» WHAT YOU NEED TO DO:
Return every record below exactly as written, but leave out the pictures.
::::::::::
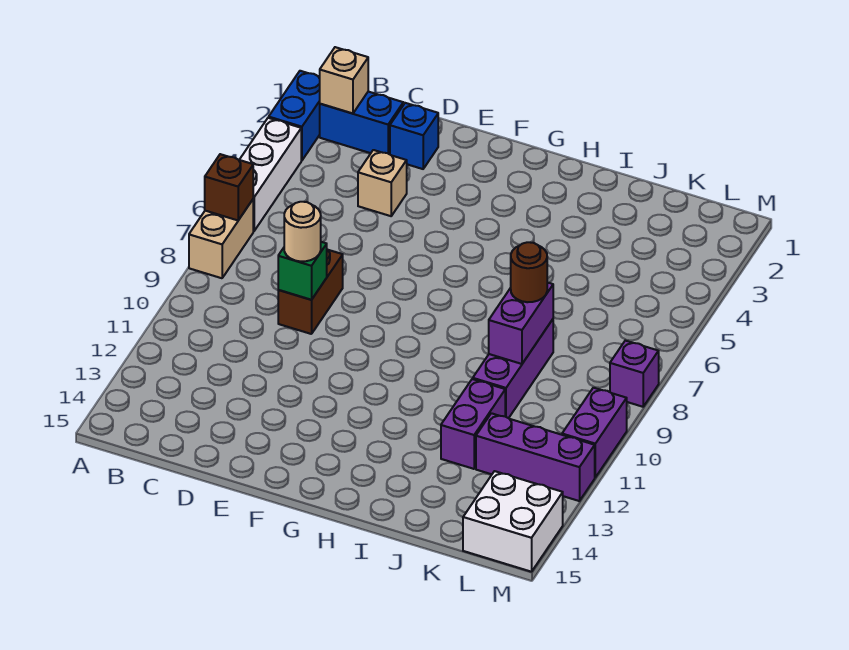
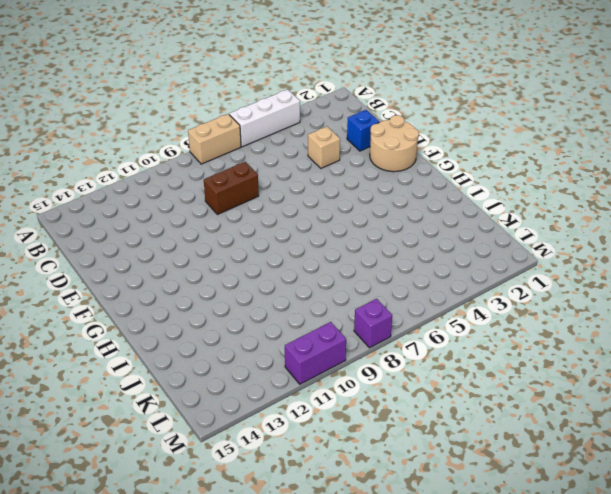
tan round brick E1:F2 level 1 -> none
none -> blue brick A2:A3 level 1
none -> blue brick B2:C2 level 1
none -> purple brick J8:J10 level 1

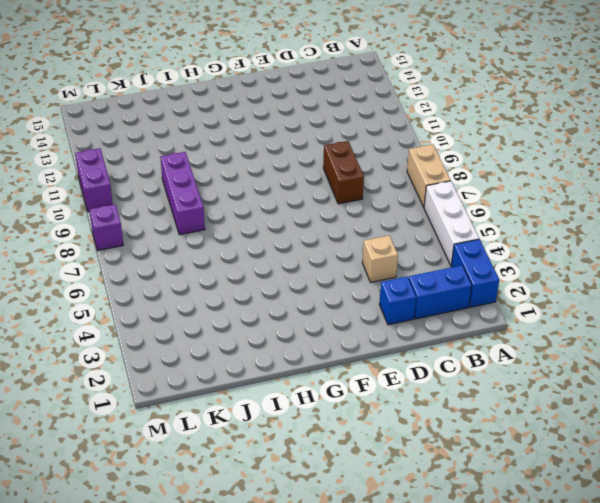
none -> purple brick J11:J12 level 1
none -> purple brick K12:M12 level 1
none -> white brick L14:M15 level 1

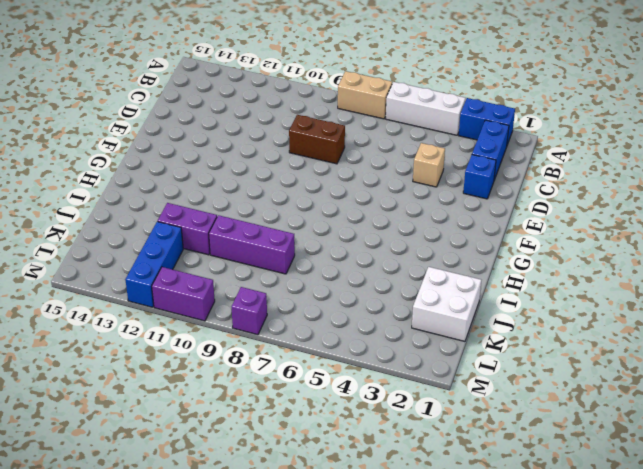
white brick J1:K2 level 1 -> white brick L14:M15 level 1
blue brick K12:M12 level 1 -> purple brick K12:M12 level 1
none -> brown brick A7 level 2
none -> tan brick B2 level 2
none -> green brick D9 level 2

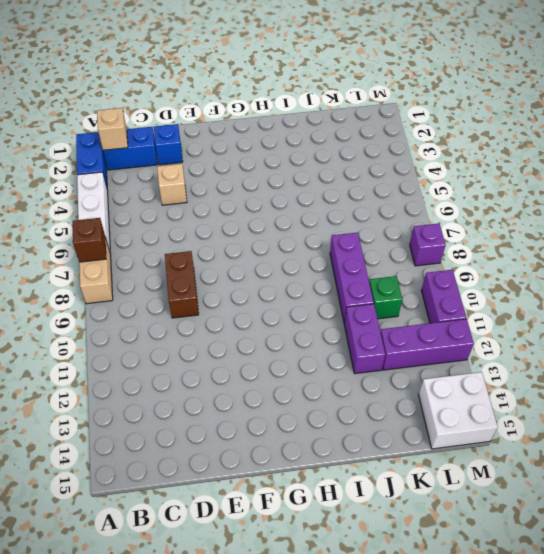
green brick K10 level 1 -> green brick D9 level 2
none -> purple brick J8:J9 level 2
none -> tan round brick D9 level 3
none -> brown round brick J8 level 3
::::::::::
» WRITTEN RESPONSE:
tan round brick E1:F2 level 1 -> none
none -> blue brick A2:A3 level 1
none -> blue brick B2:C2 level 1
none -> purple brick J8:J10 level 1

none -> purple brick J11:J12 level 1
none -> purple brick K12:M12 level 1
none -> white brick L14:M15 level 1

white brick J1:K2 level 1 -> white brick L14:M15 level 1
blue brick K12:M12 level 1 -> purple brick K12:M12 level 1
none -> brown brick A7 level 2
none -> tan brick B2 level 2
none -> green brick D9 level 2

green brick K10 level 1 -> green brick D9 level 2
none -> purple brick J8:J9 level 2
none -> tan round brick D9 level 3
none -> brown round brick J8 level 3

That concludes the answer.